* **What you need to do**
Repeat precisely the span of lines below that opens with the line containing "R11: 1k (N5, N12) -> 1.2k (N5, N12)" and closes with the line containing "TR2: NMOS (G", both included.

* **The data**
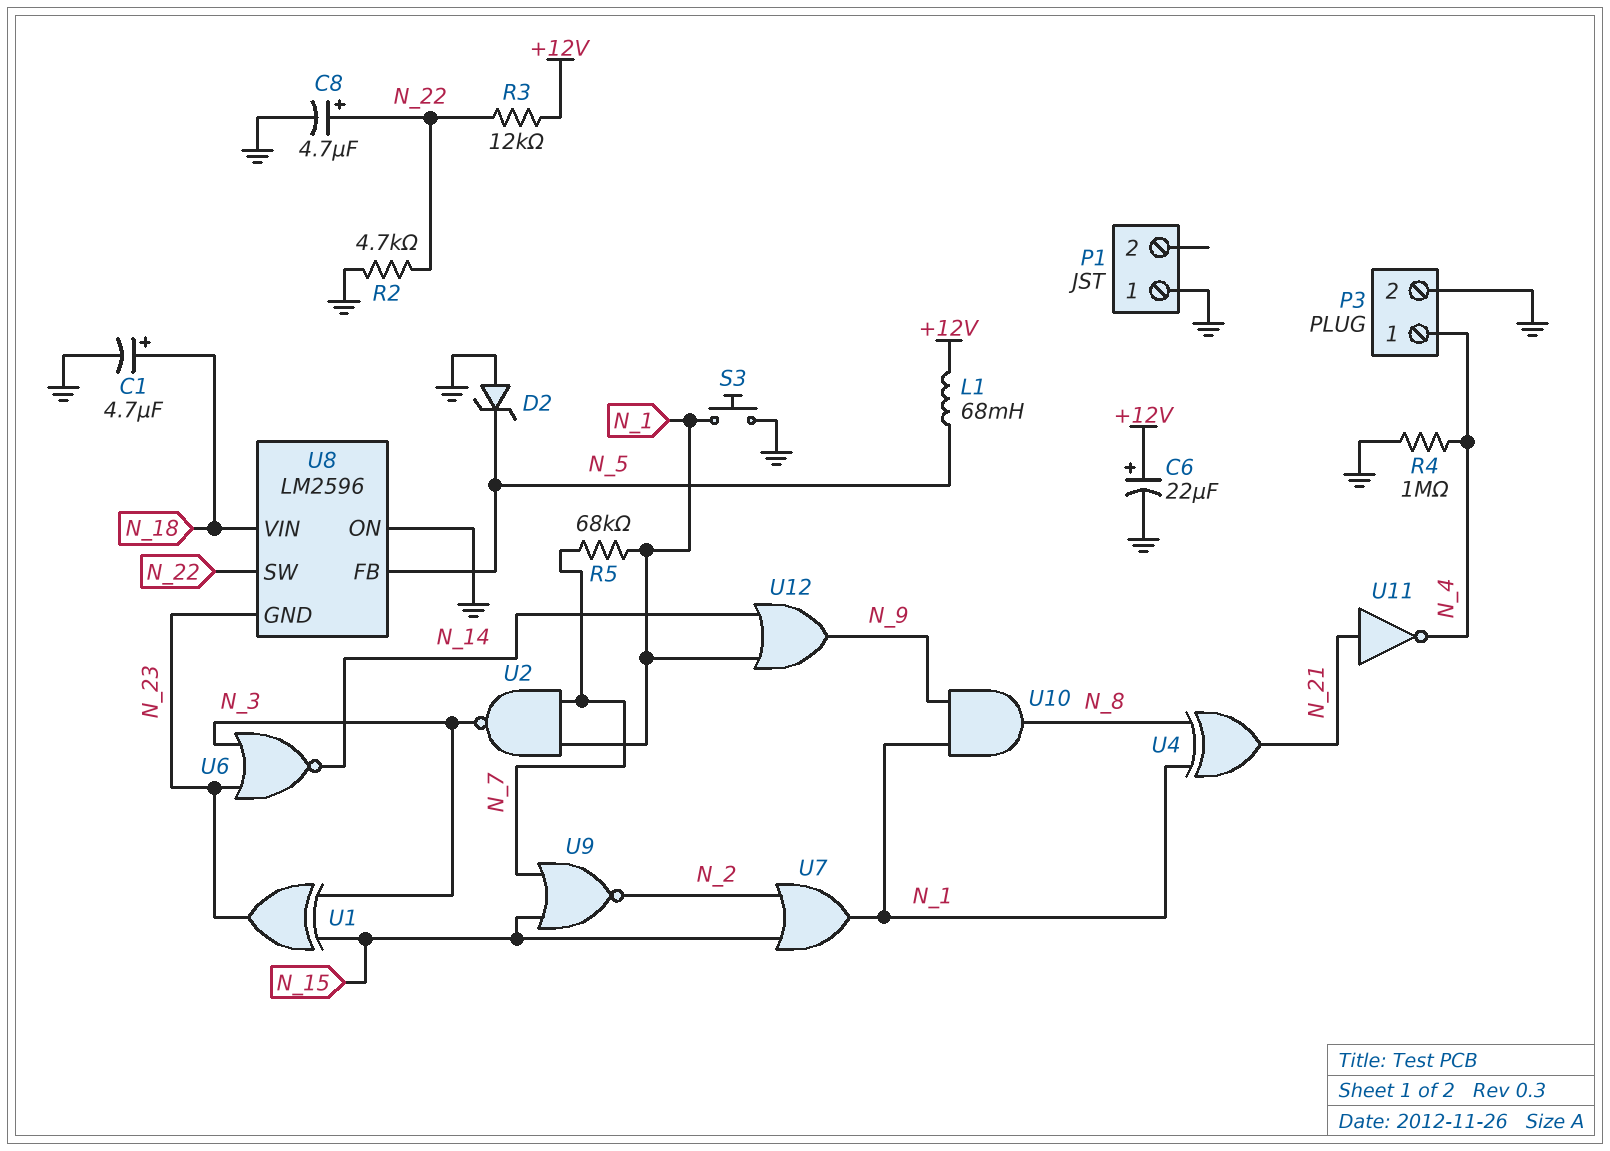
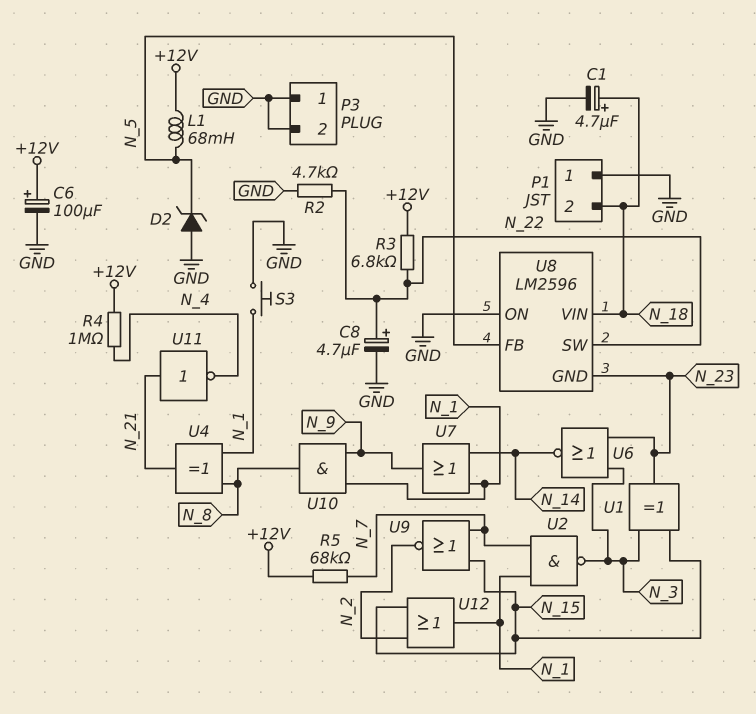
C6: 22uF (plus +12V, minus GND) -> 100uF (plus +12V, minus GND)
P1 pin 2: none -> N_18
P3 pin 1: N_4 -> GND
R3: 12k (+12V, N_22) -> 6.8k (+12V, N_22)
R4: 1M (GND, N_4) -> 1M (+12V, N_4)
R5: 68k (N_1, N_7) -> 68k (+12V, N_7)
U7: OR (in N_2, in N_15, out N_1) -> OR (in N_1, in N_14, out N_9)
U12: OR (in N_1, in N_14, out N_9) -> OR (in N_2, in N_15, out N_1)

==

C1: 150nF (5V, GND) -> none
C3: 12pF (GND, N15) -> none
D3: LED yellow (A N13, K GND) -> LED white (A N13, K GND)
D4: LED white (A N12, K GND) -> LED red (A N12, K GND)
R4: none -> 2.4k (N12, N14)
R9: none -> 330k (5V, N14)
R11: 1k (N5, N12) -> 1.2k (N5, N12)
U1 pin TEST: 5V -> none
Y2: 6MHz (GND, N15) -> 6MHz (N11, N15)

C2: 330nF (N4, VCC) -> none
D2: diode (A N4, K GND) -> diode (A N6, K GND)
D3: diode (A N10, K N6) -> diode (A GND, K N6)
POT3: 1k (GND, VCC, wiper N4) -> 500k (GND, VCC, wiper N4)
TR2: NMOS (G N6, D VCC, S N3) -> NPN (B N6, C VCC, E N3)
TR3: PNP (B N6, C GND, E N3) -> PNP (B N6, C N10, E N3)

...

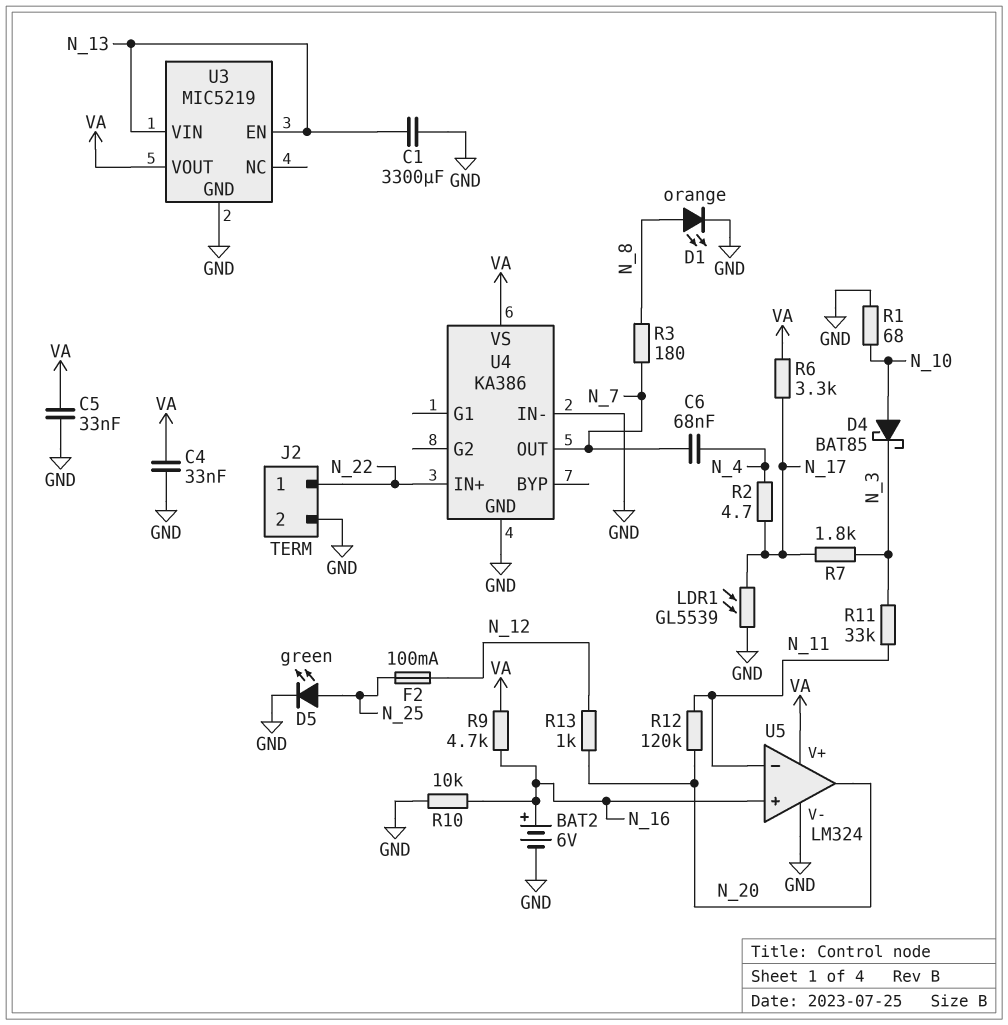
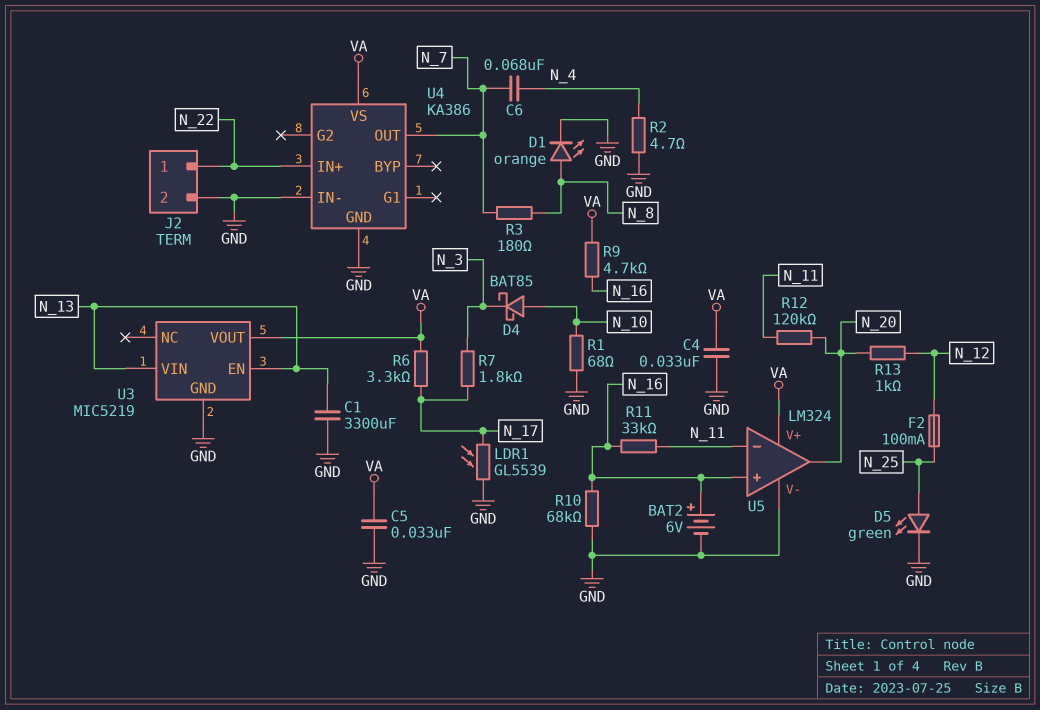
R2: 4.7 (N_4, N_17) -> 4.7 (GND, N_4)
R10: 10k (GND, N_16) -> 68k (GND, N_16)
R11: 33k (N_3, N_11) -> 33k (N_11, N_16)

* **Exercise output**
R11: 1k (N5, N12) -> 1.2k (N5, N12)
U1 pin TEST: 5V -> none
Y2: 6MHz (GND, N15) -> 6MHz (N11, N15)

C2: 330nF (N4, VCC) -> none
D2: diode (A N4, K GND) -> diode (A N6, K GND)
D3: diode (A N10, K N6) -> diode (A GND, K N6)
POT3: 1k (GND, VCC, wiper N4) -> 500k (GND, VCC, wiper N4)
TR2: NMOS (G N6, D VCC, S N3) -> NPN (B N6, C VCC, E N3)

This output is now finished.